### DATASET RECORDS
+++

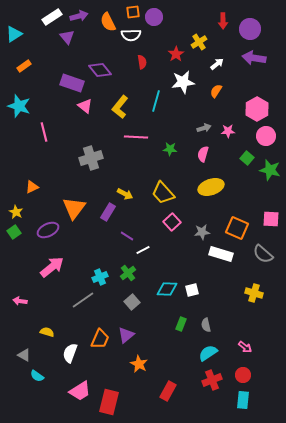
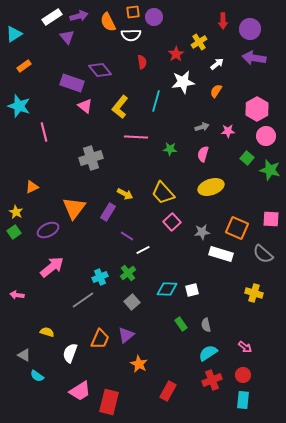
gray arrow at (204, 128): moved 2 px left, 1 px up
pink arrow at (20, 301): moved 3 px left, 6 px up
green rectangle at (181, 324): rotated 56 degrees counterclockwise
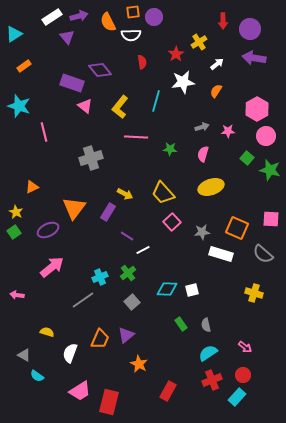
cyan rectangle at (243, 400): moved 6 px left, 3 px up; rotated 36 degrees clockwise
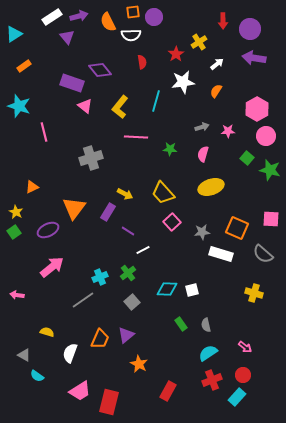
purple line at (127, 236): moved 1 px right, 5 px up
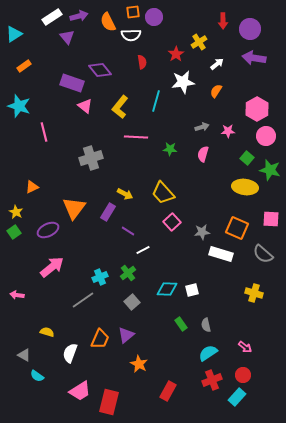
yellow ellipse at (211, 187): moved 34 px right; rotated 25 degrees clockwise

+++

### TASK BRIEF
Show every line above that contains the word "rectangle".

### FINISHED EXERCISE
green rectangle at (181, 324): rotated 56 degrees counterclockwise
cyan rectangle at (243, 400): moved 6 px left, 3 px up; rotated 36 degrees clockwise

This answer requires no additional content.